Which lines of the data contain the string "none"? Show each of them.

INPUT DATA:
------
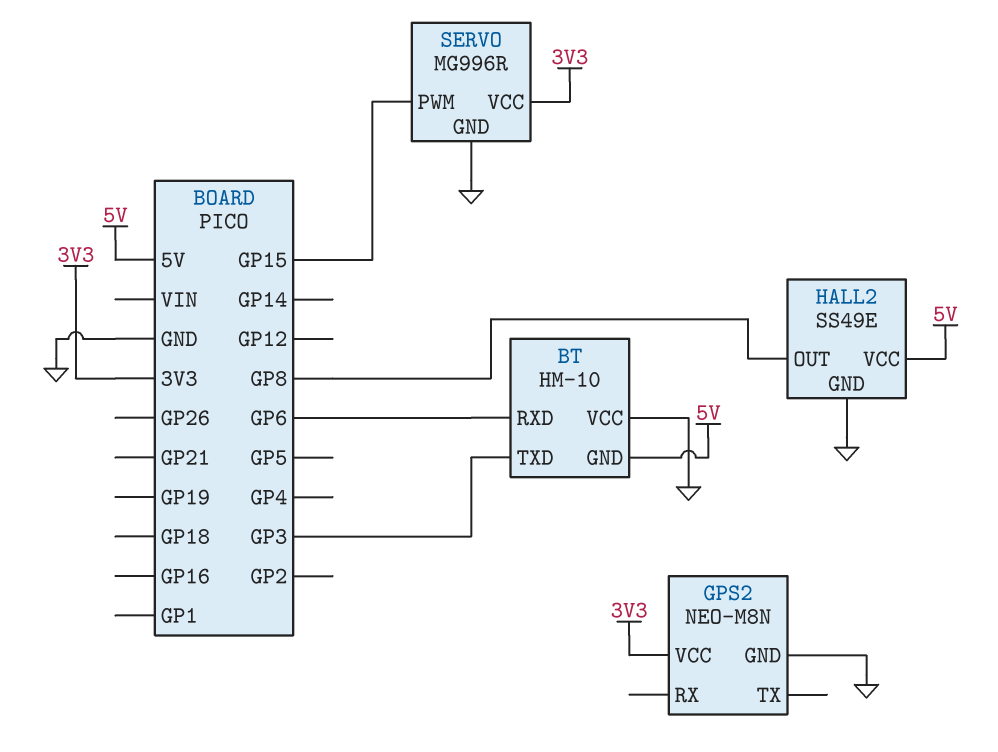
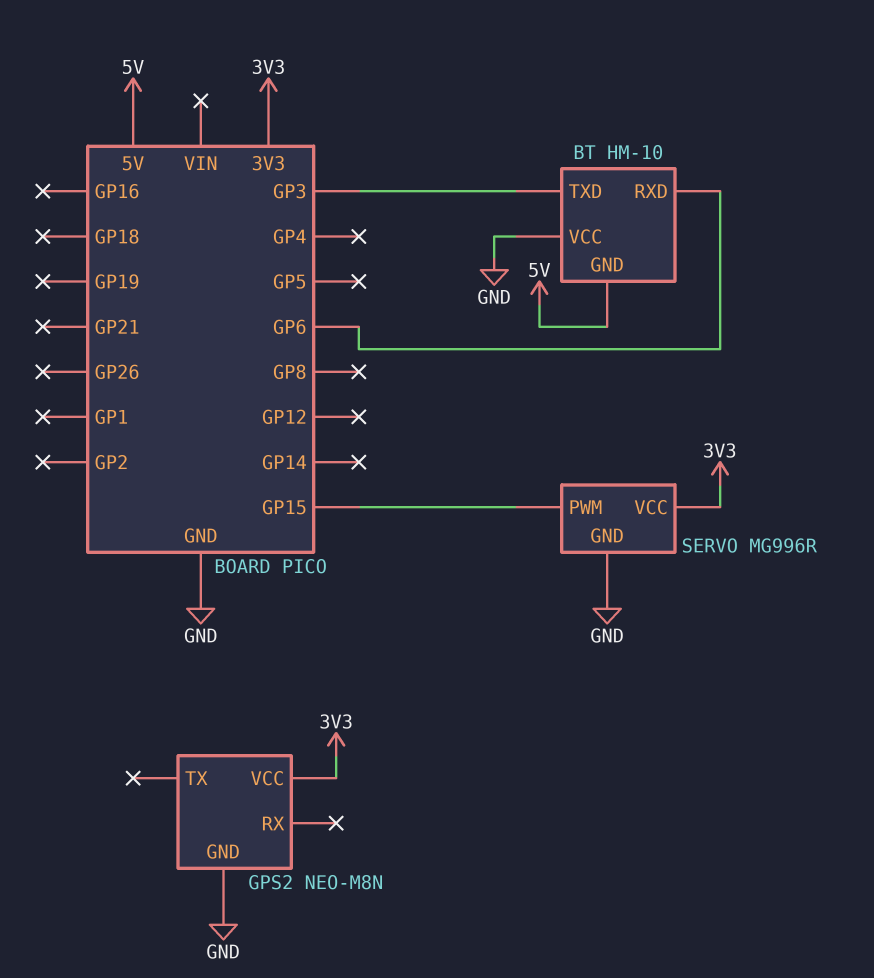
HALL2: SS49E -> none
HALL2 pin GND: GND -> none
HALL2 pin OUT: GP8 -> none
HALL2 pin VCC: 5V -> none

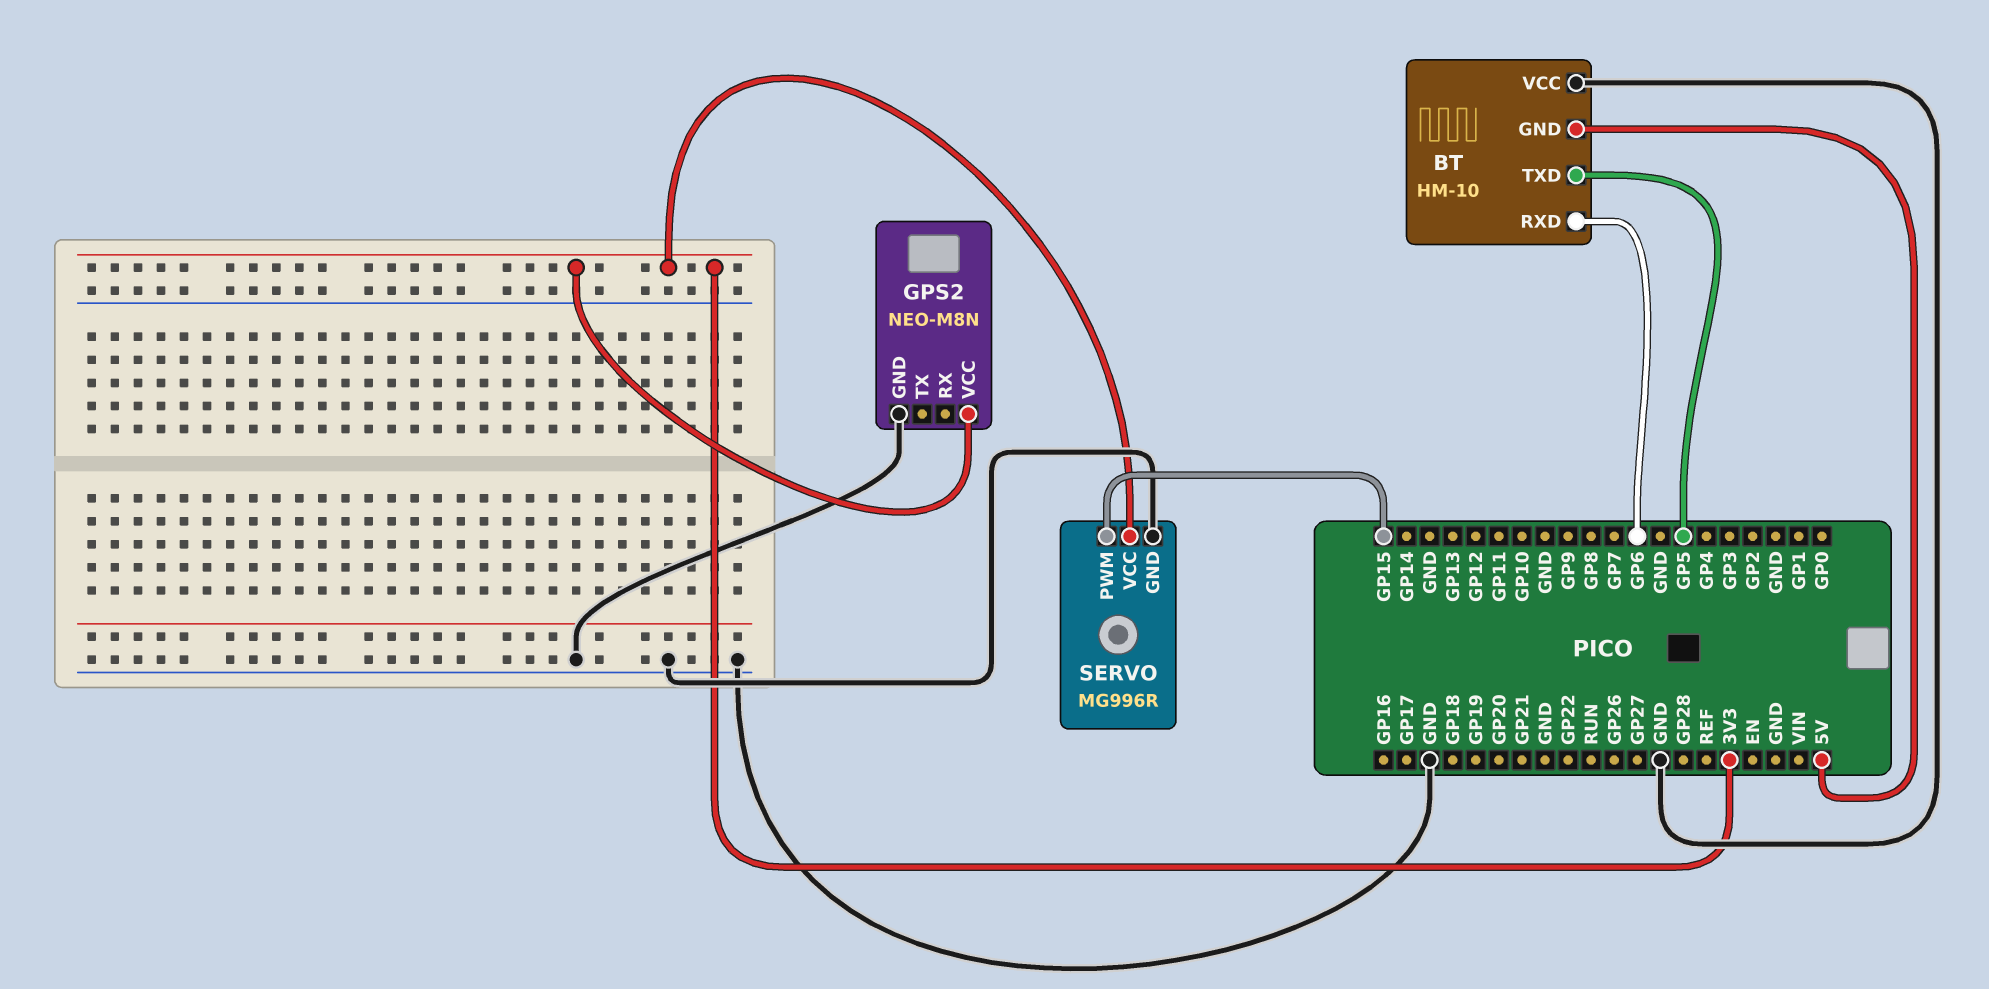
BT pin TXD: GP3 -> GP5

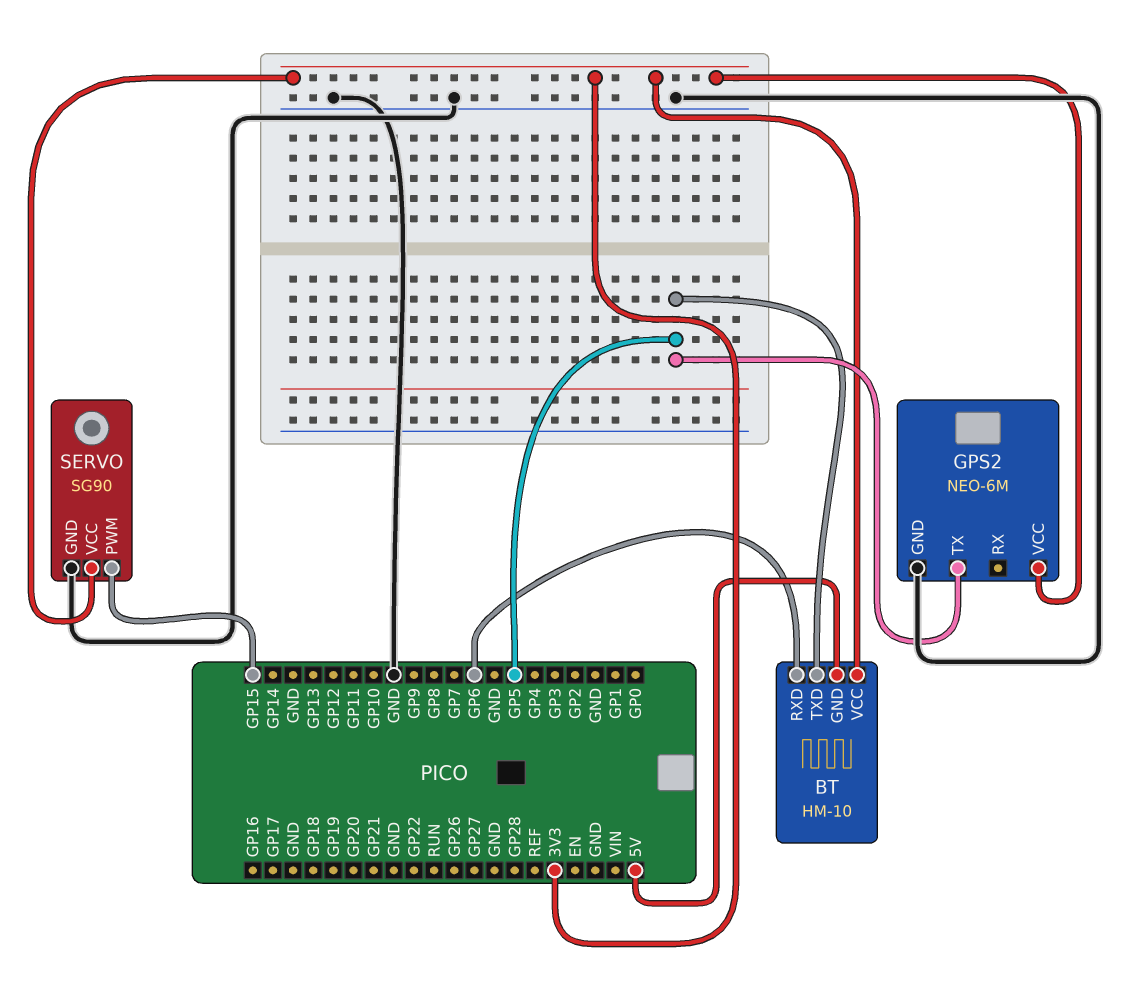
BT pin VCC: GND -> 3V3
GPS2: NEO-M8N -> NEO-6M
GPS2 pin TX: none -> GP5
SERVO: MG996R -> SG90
------
SOLUTION FOR THIS PROBLEM:
HALL2: SS49E -> none
HALL2 pin GND: GND -> none
HALL2 pin OUT: GP8 -> none
HALL2 pin VCC: 5V -> none
GPS2 pin TX: none -> GP5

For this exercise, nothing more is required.